Saved entries
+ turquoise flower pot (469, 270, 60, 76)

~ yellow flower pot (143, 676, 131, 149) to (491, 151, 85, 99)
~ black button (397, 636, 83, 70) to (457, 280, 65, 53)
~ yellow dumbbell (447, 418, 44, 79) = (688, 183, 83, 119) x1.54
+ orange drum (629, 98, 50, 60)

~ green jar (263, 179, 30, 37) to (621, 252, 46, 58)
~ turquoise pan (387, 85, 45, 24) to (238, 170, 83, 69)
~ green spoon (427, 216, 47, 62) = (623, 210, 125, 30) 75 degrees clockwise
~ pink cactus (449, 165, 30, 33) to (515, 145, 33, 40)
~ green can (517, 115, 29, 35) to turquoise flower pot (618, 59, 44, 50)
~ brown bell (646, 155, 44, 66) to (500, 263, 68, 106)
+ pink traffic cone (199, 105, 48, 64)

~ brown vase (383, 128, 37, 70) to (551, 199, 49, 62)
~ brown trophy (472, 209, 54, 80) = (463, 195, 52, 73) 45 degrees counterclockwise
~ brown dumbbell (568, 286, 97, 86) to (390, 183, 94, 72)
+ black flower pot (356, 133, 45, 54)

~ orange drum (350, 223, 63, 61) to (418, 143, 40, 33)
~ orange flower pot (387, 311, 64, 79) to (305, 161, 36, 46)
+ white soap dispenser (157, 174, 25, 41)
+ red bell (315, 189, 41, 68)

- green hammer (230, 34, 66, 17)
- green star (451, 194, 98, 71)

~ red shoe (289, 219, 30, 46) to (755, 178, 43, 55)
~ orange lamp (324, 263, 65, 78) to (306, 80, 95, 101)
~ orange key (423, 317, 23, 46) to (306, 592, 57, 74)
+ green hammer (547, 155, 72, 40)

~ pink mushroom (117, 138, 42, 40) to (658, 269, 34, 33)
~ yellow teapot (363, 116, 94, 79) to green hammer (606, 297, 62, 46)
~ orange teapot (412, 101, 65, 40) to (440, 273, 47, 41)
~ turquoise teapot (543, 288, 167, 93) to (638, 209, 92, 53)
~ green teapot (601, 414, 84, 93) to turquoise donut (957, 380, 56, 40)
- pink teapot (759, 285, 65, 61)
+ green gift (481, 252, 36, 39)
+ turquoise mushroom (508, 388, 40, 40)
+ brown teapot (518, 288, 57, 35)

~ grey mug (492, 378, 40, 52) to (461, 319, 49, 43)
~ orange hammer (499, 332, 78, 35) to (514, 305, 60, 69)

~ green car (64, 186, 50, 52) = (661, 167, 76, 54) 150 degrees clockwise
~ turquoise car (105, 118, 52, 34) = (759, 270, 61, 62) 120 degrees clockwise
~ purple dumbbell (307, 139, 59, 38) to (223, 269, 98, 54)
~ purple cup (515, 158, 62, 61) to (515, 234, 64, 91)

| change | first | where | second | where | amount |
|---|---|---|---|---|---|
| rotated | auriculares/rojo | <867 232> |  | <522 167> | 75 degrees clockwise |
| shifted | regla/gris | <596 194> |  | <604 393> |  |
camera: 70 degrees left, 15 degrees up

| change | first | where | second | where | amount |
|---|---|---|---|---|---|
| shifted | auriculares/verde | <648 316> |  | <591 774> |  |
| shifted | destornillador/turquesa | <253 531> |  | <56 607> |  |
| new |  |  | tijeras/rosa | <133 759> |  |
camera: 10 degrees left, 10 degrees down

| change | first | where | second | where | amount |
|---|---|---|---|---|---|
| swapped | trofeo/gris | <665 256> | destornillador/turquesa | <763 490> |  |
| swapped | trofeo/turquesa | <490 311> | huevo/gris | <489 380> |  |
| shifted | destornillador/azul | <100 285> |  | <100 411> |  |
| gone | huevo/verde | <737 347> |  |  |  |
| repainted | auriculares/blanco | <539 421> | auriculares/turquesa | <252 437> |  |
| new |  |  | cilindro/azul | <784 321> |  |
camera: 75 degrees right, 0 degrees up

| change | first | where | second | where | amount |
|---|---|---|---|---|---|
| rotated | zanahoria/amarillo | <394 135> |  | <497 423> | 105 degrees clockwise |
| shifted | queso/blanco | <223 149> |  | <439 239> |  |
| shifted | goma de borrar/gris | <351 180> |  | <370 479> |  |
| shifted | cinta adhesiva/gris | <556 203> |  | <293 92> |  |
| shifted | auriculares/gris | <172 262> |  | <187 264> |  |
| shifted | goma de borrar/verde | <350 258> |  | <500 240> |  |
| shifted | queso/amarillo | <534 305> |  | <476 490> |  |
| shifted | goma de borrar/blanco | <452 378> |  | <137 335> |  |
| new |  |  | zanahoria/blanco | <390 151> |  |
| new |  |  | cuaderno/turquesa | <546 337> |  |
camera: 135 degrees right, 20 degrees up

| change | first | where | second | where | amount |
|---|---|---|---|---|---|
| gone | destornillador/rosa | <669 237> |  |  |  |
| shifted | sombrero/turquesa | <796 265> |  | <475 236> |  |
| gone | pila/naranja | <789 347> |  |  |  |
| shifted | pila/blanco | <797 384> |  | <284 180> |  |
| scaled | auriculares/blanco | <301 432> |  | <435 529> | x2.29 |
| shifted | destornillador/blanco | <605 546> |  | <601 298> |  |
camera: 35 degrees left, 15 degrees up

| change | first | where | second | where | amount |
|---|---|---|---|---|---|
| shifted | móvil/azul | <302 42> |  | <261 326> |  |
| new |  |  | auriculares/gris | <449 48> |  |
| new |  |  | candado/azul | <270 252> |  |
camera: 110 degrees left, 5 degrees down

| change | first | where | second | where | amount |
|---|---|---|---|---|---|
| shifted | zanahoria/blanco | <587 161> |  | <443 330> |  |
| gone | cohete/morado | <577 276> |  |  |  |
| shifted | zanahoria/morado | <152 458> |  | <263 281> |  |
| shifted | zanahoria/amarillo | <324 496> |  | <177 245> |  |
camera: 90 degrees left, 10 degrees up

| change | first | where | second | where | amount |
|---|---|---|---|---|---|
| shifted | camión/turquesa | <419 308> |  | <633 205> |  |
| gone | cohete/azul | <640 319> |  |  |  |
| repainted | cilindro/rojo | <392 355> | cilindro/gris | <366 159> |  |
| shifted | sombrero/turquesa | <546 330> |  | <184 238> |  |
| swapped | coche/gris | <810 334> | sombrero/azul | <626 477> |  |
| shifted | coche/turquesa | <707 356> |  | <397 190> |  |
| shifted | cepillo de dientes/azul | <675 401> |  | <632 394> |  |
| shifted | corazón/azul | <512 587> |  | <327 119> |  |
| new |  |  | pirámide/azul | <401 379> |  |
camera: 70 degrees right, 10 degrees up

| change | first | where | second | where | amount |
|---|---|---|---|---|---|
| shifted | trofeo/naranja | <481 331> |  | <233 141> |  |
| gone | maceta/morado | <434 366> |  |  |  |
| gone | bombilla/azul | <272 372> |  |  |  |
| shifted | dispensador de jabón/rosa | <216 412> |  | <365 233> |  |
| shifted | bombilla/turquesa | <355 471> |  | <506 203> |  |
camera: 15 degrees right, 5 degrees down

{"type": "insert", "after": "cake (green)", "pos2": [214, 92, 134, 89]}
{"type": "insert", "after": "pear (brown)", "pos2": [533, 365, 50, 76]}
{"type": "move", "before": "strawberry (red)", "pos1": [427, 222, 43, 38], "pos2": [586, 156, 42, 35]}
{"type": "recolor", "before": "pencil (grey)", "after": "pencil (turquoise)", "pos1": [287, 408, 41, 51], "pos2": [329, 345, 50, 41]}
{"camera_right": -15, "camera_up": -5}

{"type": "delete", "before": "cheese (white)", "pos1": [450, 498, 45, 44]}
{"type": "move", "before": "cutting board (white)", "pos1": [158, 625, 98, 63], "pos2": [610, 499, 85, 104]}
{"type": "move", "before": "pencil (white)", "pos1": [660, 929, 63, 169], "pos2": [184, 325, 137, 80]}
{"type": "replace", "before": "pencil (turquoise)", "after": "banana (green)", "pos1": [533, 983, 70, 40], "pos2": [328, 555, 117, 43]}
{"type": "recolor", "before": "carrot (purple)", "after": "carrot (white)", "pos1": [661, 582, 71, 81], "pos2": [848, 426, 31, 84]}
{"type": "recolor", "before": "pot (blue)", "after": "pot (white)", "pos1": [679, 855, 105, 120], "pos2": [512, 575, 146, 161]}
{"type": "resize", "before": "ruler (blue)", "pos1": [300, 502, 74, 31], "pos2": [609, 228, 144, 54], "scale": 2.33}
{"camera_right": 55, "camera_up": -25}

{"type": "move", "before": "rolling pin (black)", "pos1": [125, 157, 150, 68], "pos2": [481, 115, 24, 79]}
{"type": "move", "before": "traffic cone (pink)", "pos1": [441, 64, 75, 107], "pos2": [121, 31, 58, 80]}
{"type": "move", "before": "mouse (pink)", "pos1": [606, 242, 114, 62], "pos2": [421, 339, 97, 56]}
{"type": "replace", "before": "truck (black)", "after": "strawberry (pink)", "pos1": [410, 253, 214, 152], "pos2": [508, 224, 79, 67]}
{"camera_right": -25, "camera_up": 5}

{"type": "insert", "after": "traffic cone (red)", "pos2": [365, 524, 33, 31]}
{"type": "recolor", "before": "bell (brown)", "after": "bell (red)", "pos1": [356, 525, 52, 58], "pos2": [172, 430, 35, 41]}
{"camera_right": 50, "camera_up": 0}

#### Aim of the exercise
Read the lines above. Gather those in which the string "down" is found.

#### Reply
camera: 10 degrees left, 10 degrees down
camera: 110 degrees left, 5 degrees down
camera: 15 degrees right, 5 degrees down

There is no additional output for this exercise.